▸ Dataset section:

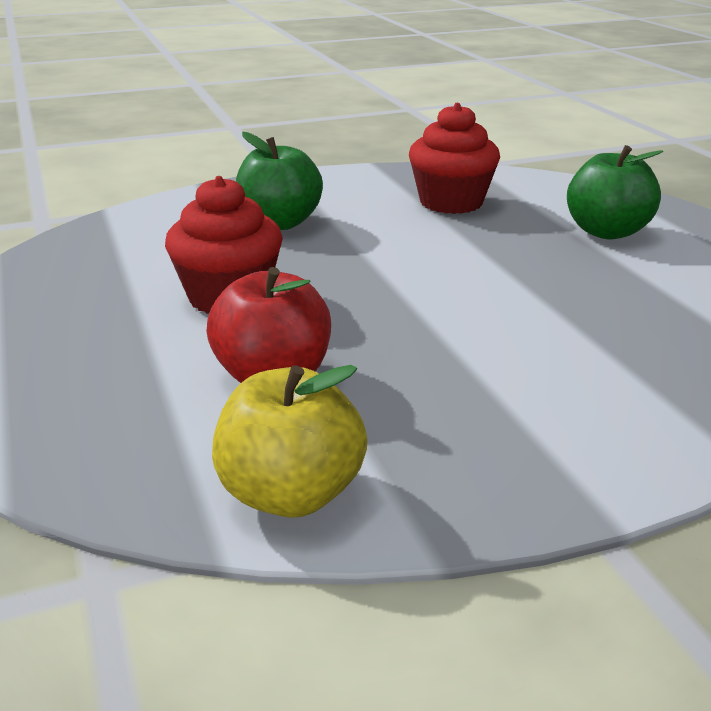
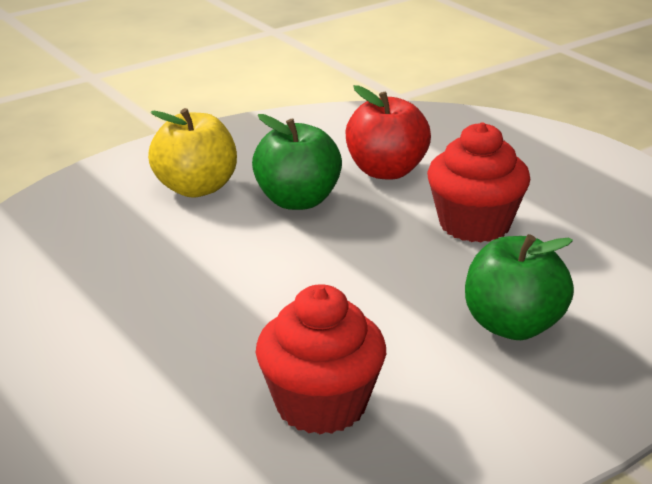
camera: 165 degrees right, 0 degrees up
yellow apple [212,365,368,518] -> yellow apple moved to [148,108,237,198]
green apple [567,145,663,239] -> green apple moved to [252,114,342,210]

▸ What you should do: Copy each line above holding "moved".

▸ Solution to this task:
yellow apple [212,365,368,518] -> yellow apple moved to [148,108,237,198]
green apple [567,145,663,239] -> green apple moved to [252,114,342,210]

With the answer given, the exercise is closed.